▸ **Instructions for the task**
The answer should match the entries that follow exactly, except that no image appears in it.

▸ **Source data**
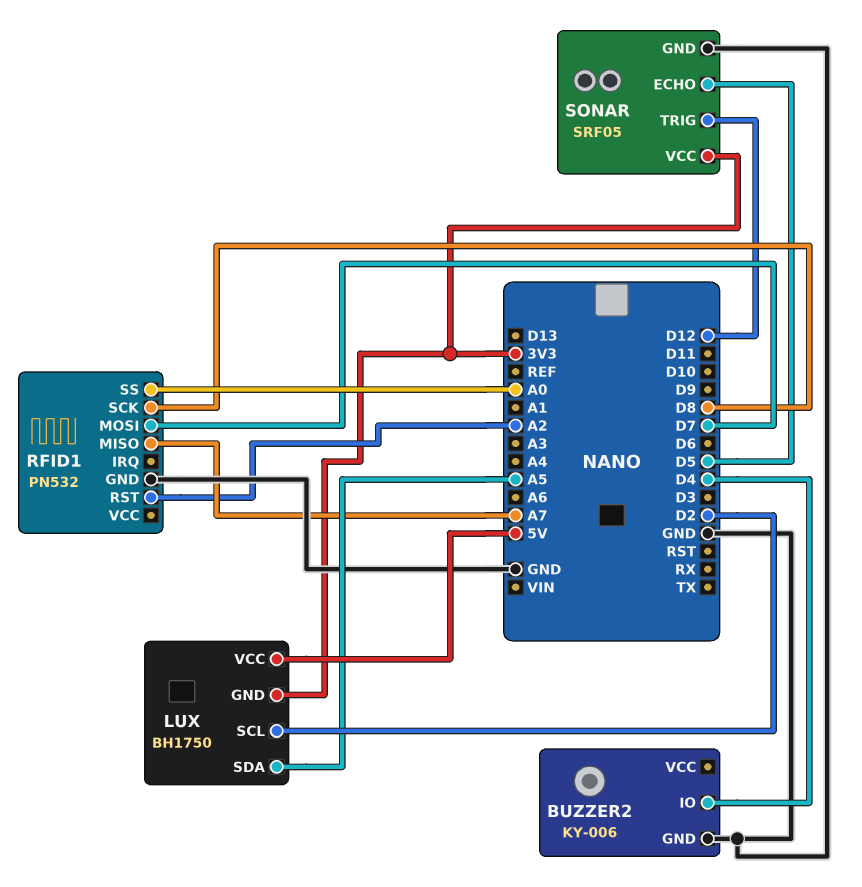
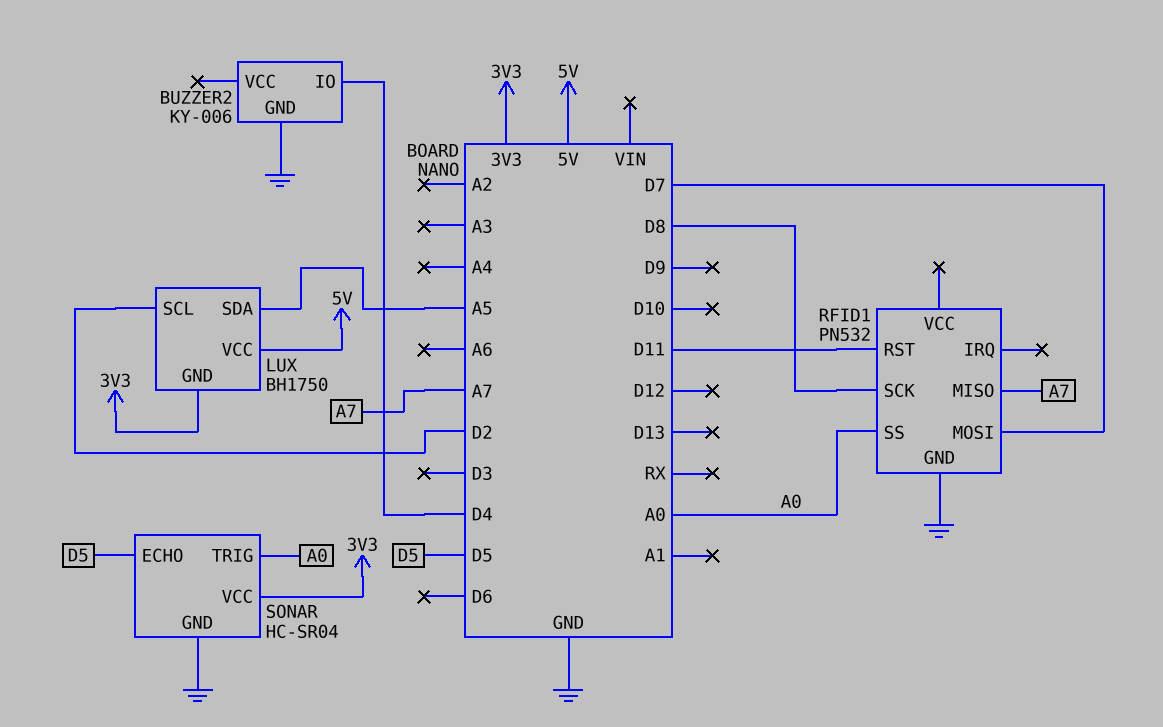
RFID1 pin RST: A2 -> D11
SONAR: SRF05 -> HC-SR04
SONAR pin TRIG: D12 -> A0

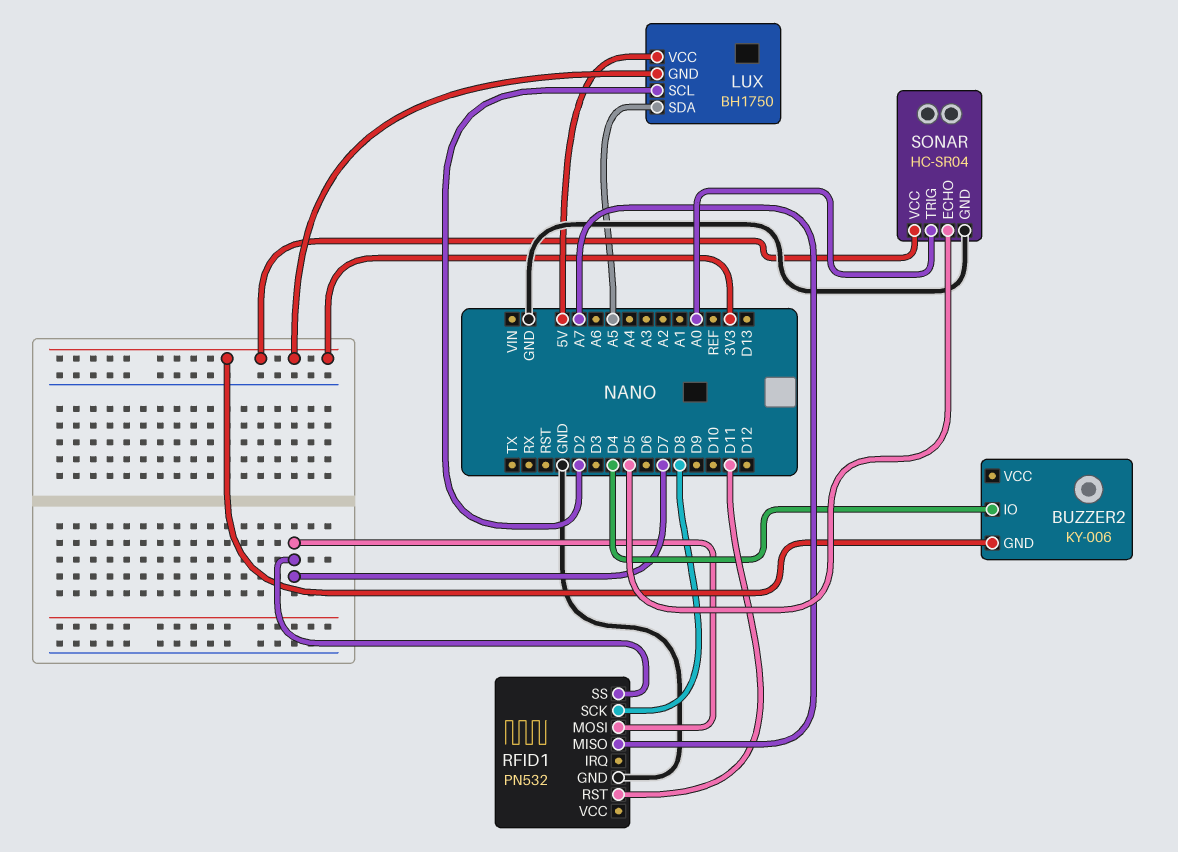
BUZZER2 pin GND: GND -> 3V3
RFID1 pin SS: A0 -> D7

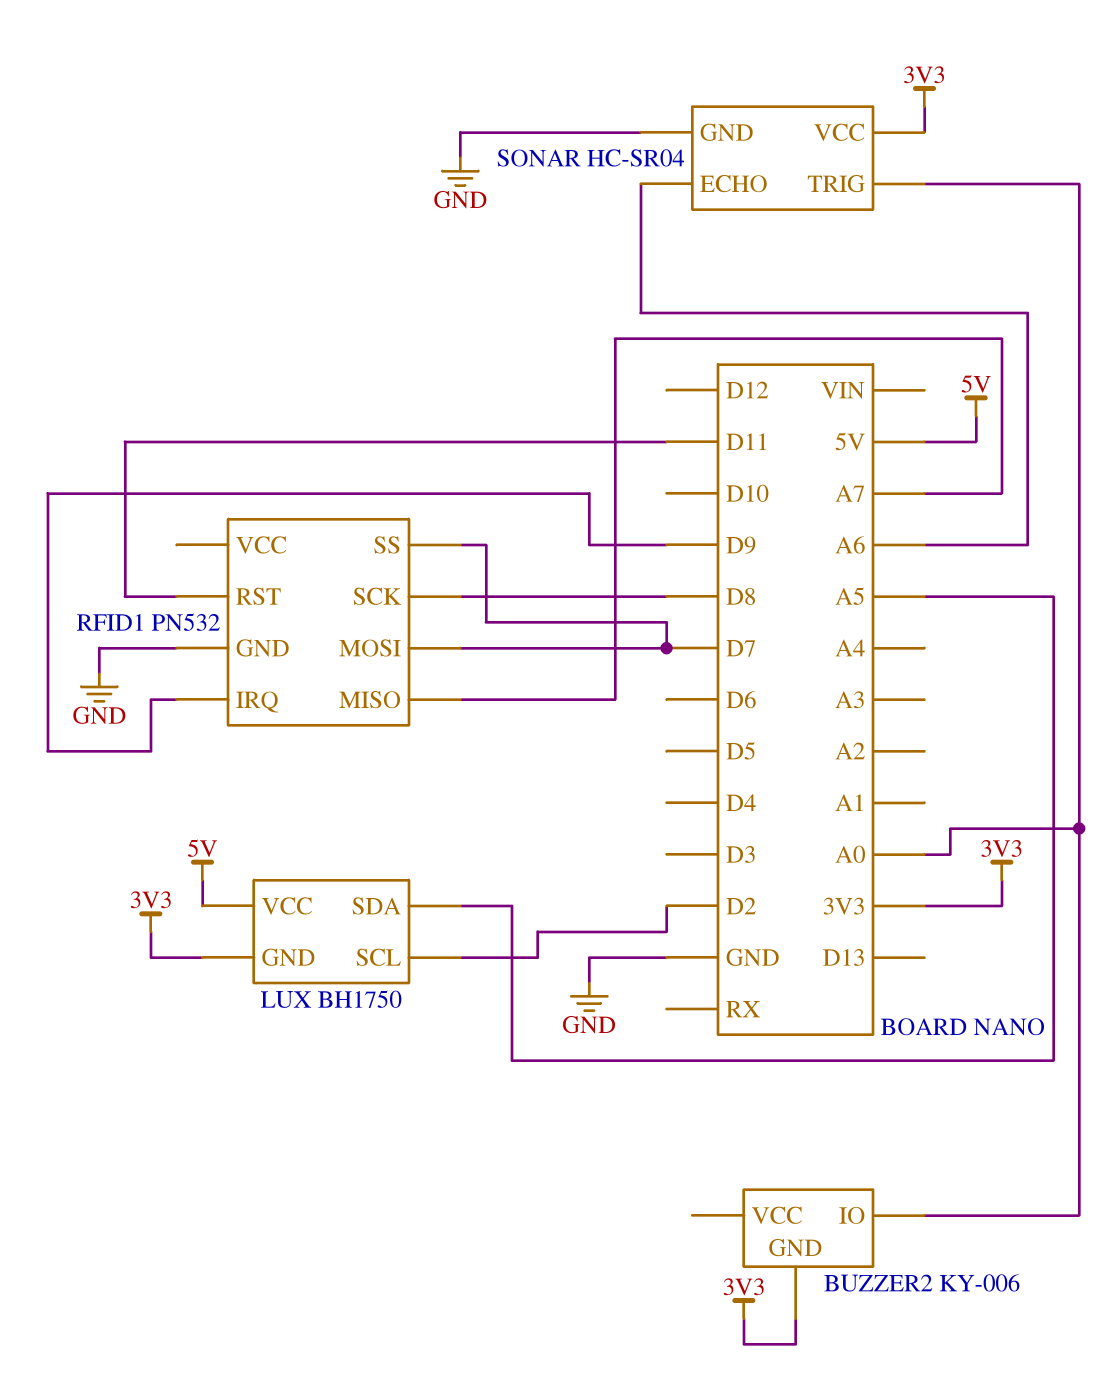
BUZZER2 pin IO: D4 -> A0
RFID1 pin IRQ: none -> D9
SONAR pin ECHO: D5 -> A6

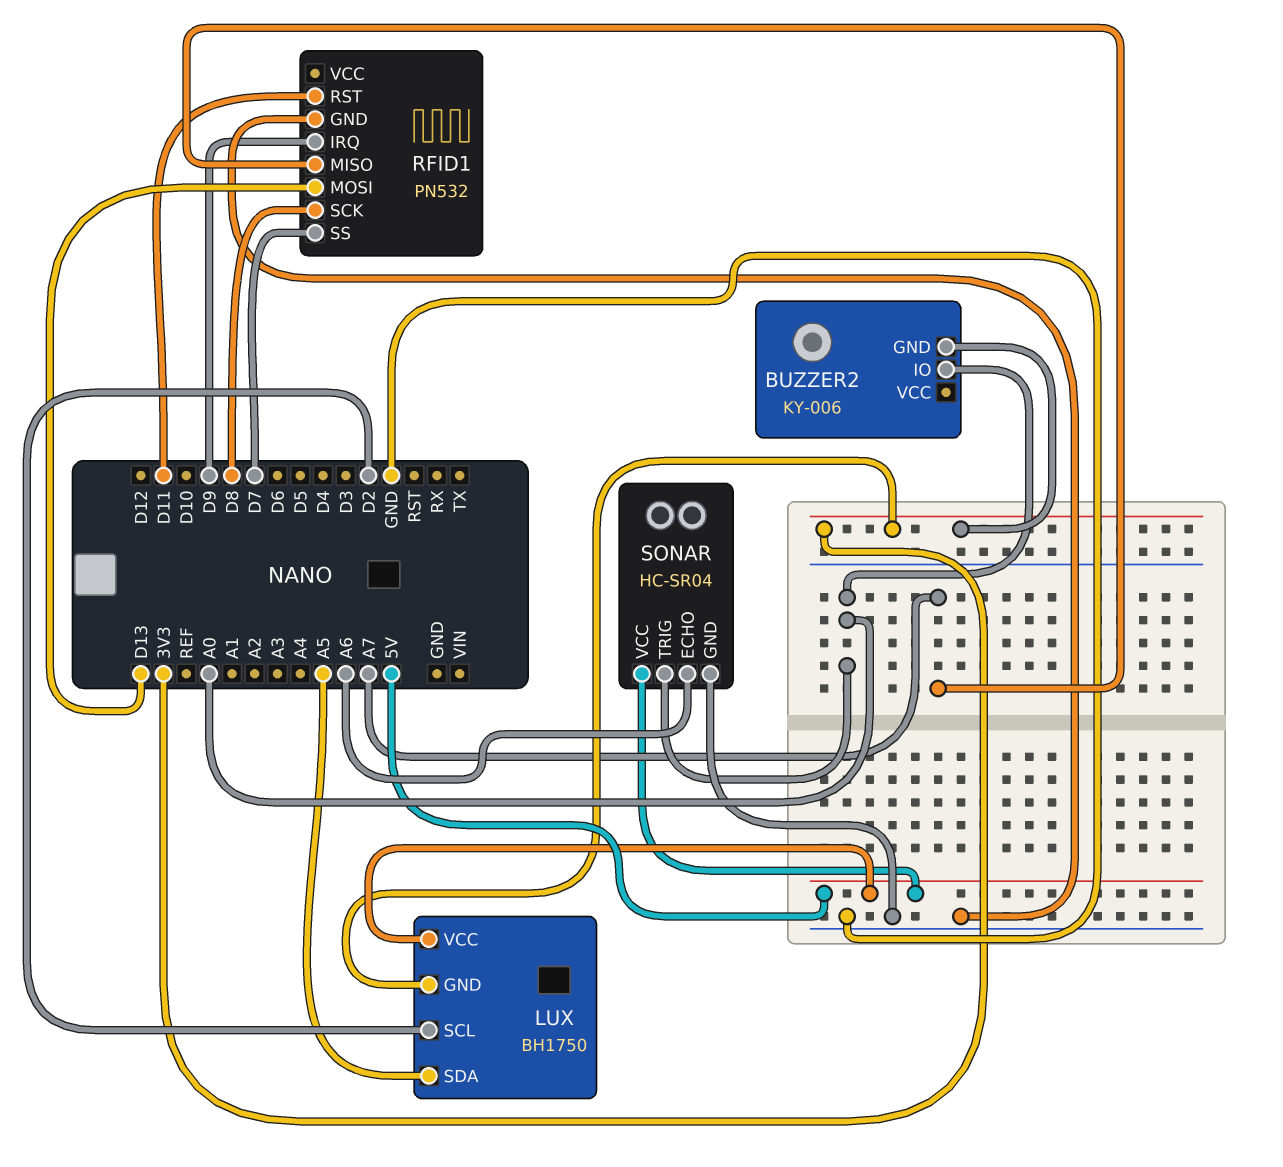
RFID1 pin MOSI: D7 -> D13
SONAR pin VCC: 3V3 -> 5V

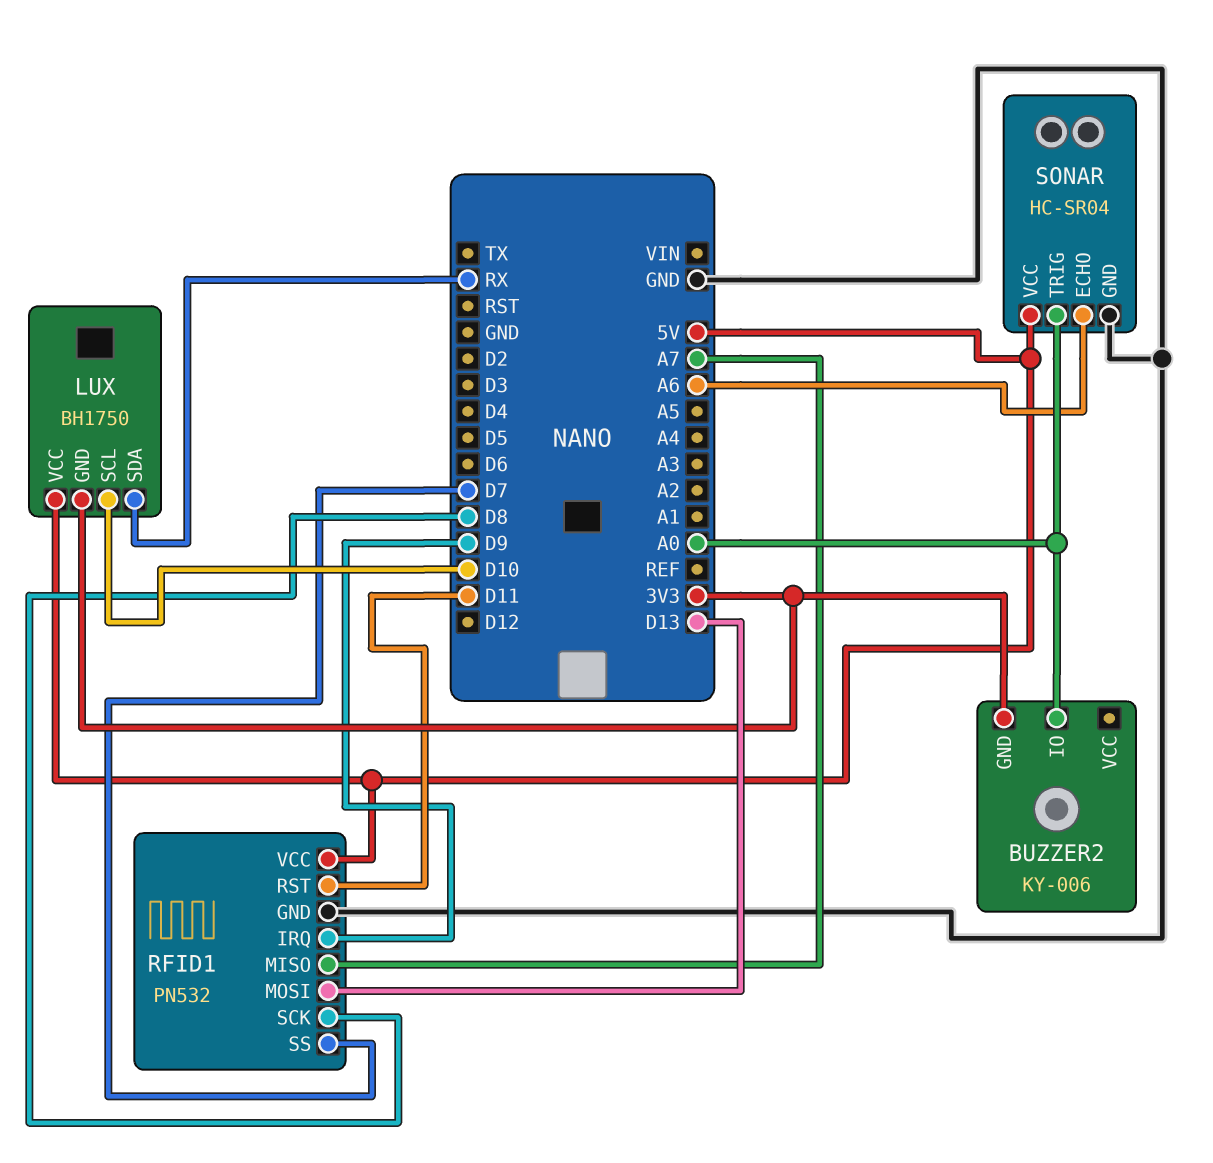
LUX pin SCL: D2 -> D10
LUX pin SDA: A5 -> RX
RFID1 pin VCC: none -> 5V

▸ **Task answer**
RFID1 pin RST: A2 -> D11
SONAR: SRF05 -> HC-SR04
SONAR pin TRIG: D12 -> A0

BUZZER2 pin GND: GND -> 3V3
RFID1 pin SS: A0 -> D7

BUZZER2 pin IO: D4 -> A0
RFID1 pin IRQ: none -> D9
SONAR pin ECHO: D5 -> A6

RFID1 pin MOSI: D7 -> D13
SONAR pin VCC: 3V3 -> 5V

LUX pin SCL: D2 -> D10
LUX pin SDA: A5 -> RX
RFID1 pin VCC: none -> 5V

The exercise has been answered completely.